Aim of the task
When you reach the line containing "U2 pin OB: MB -> MA" in the data below, begin returning lines exactly as written, and stop once the line containing "U4 pin UD+: DP -> TX" has been returned.

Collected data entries
# # #
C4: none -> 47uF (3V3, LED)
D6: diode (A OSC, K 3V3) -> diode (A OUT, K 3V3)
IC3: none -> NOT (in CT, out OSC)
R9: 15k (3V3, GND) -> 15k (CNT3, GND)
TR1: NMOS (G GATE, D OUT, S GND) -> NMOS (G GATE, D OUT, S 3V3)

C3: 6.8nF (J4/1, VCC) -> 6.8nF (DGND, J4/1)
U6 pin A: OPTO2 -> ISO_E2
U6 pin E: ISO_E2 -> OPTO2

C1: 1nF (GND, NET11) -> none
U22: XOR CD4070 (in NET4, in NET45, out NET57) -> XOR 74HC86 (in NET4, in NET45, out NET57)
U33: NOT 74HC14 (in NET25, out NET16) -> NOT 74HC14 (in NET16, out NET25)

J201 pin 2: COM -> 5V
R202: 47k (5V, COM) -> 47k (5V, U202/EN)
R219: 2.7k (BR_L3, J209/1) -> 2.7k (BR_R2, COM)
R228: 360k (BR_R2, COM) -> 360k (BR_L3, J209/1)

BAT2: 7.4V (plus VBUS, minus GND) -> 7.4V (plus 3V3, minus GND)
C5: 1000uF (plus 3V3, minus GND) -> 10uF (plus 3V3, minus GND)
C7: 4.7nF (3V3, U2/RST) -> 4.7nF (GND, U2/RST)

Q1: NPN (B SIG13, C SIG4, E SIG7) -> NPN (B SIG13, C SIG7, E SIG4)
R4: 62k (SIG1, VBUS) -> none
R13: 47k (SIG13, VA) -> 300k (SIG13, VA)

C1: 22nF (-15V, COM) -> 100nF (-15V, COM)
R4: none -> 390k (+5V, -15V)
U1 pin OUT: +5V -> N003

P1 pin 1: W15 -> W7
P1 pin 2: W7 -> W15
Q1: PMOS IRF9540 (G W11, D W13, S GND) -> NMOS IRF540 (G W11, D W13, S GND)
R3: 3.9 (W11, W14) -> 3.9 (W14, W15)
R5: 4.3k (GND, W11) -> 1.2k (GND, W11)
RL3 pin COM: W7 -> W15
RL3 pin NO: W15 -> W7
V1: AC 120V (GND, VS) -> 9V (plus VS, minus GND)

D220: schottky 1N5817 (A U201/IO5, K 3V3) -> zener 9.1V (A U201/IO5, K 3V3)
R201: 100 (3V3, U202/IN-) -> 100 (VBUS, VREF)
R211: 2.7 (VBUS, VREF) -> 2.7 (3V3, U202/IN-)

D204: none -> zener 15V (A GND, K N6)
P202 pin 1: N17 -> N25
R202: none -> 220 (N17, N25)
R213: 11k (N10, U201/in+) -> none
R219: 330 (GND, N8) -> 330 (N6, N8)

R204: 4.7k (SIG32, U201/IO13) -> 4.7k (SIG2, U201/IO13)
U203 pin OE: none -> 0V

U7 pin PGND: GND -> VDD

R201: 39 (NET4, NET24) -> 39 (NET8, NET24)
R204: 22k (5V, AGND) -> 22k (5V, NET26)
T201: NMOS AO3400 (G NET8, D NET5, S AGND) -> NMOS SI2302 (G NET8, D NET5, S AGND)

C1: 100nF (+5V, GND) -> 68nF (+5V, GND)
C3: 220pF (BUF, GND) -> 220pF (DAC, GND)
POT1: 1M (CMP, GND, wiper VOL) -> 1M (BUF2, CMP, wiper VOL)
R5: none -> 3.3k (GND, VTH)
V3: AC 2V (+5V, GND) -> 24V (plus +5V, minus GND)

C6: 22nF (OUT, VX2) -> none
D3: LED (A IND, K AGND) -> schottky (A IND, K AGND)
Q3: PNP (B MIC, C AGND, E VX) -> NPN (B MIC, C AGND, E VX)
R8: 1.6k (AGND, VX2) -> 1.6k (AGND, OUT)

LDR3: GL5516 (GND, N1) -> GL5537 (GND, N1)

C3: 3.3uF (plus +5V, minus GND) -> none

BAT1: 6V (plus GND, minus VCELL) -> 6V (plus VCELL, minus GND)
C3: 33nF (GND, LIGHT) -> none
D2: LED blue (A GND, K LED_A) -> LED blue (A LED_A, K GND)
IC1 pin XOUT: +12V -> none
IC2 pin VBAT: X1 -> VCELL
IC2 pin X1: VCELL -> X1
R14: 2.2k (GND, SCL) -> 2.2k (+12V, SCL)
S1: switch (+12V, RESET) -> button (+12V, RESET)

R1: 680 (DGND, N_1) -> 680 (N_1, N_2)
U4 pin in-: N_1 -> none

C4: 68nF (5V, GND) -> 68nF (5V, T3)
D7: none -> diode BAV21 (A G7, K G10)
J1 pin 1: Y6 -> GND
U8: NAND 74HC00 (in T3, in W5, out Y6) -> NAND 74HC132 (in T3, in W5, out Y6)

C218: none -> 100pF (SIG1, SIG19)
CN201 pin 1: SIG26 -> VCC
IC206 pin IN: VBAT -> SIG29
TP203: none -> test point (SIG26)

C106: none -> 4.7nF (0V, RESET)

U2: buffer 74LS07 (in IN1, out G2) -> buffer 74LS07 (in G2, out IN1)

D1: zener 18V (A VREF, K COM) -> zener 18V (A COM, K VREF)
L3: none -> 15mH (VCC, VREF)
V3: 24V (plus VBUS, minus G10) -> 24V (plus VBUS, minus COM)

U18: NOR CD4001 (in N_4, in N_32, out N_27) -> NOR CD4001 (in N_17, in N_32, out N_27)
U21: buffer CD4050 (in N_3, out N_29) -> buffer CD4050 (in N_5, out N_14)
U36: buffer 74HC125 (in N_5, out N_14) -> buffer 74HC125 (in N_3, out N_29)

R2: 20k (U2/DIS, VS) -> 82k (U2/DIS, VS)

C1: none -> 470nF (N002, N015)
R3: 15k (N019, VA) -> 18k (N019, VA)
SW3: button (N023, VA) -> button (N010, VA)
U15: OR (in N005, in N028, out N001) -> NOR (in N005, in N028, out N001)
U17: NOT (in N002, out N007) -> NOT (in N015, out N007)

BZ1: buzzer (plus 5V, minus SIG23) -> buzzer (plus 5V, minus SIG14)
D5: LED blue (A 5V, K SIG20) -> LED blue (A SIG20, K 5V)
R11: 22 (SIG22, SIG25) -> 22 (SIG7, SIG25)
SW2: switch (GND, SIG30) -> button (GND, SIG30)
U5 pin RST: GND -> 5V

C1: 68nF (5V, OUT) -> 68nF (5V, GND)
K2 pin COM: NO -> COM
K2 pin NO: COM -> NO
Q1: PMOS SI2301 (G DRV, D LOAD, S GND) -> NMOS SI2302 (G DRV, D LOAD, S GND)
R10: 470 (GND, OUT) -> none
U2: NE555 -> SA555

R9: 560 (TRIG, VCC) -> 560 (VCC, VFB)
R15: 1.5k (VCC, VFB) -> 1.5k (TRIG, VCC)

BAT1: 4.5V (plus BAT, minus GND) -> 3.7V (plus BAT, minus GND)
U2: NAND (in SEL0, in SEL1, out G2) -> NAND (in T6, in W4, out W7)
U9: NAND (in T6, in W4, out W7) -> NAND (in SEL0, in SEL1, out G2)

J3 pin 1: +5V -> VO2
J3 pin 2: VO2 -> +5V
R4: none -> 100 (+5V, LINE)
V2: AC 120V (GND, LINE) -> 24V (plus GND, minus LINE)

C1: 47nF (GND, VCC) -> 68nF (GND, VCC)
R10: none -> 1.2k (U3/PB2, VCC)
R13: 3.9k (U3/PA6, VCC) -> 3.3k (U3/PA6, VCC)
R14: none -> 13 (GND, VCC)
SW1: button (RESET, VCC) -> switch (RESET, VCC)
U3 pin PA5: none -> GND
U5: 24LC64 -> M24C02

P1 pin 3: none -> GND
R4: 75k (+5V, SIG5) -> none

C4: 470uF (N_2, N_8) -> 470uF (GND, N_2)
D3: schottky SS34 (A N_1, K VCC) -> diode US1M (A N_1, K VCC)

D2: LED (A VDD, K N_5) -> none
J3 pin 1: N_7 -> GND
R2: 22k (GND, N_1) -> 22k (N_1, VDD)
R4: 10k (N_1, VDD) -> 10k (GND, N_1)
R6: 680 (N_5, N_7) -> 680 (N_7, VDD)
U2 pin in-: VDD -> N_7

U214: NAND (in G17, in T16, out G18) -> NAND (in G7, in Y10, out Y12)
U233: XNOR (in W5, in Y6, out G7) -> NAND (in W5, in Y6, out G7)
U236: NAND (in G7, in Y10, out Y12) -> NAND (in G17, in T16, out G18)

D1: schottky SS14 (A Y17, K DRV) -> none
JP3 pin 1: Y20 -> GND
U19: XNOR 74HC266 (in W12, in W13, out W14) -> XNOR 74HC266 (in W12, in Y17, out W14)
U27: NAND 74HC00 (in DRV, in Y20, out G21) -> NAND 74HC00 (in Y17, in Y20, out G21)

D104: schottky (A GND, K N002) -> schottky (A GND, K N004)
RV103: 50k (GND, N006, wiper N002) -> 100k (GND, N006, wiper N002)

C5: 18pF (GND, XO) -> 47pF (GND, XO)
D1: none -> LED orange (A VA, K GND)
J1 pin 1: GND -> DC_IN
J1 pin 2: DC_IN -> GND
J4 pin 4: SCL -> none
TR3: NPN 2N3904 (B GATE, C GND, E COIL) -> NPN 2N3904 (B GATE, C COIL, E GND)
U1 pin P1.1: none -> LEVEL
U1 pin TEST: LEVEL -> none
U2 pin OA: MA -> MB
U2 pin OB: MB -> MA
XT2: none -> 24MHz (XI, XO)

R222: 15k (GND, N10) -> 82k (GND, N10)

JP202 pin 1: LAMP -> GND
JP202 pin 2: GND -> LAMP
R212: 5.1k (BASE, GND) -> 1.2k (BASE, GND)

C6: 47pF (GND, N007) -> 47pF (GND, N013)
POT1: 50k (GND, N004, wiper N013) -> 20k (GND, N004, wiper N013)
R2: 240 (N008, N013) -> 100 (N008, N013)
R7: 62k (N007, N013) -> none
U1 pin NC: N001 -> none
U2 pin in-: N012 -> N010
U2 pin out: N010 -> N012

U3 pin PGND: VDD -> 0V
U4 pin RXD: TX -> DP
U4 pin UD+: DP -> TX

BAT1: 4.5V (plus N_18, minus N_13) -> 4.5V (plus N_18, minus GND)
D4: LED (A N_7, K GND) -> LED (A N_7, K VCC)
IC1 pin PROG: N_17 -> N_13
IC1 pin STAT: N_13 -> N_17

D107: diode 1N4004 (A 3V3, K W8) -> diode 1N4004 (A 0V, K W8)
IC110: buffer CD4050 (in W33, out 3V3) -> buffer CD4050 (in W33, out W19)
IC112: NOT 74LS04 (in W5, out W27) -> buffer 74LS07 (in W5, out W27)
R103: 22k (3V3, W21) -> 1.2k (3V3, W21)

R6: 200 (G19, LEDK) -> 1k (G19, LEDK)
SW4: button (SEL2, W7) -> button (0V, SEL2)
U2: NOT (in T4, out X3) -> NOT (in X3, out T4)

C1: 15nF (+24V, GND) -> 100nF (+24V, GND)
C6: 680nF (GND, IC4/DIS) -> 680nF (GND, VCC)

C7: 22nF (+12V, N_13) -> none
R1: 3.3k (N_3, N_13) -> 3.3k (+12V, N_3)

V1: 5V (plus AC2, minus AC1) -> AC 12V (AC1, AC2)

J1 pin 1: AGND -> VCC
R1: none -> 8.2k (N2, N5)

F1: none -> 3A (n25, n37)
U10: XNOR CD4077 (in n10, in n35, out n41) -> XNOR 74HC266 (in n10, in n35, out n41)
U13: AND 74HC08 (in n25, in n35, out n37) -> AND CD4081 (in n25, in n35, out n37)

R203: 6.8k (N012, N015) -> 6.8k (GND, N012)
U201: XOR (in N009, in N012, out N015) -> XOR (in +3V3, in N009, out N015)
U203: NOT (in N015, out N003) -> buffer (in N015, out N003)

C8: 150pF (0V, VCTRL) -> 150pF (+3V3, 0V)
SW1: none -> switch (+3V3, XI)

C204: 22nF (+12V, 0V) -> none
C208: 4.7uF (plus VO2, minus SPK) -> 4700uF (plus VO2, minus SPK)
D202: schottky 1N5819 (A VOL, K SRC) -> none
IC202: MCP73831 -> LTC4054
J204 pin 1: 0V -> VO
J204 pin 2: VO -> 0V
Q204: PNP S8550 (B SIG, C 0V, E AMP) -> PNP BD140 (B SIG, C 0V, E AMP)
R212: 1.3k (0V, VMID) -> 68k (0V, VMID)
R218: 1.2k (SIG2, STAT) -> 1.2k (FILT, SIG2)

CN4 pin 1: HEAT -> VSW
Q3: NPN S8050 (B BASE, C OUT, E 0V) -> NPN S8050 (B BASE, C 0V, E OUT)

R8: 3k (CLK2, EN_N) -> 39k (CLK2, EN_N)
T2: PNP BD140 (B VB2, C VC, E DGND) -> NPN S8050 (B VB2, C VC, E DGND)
# # #
Result of the task
U2 pin OB: MB -> MA
XT2: none -> 24MHz (XI, XO)

R222: 15k (GND, N10) -> 82k (GND, N10)

JP202 pin 1: LAMP -> GND
JP202 pin 2: GND -> LAMP
R212: 5.1k (BASE, GND) -> 1.2k (BASE, GND)

C6: 47pF (GND, N007) -> 47pF (GND, N013)
POT1: 50k (GND, N004, wiper N013) -> 20k (GND, N004, wiper N013)
R2: 240 (N008, N013) -> 100 (N008, N013)
R7: 62k (N007, N013) -> none
U1 pin NC: N001 -> none
U2 pin in-: N012 -> N010
U2 pin out: N010 -> N012

U3 pin PGND: VDD -> 0V
U4 pin RXD: TX -> DP
U4 pin UD+: DP -> TX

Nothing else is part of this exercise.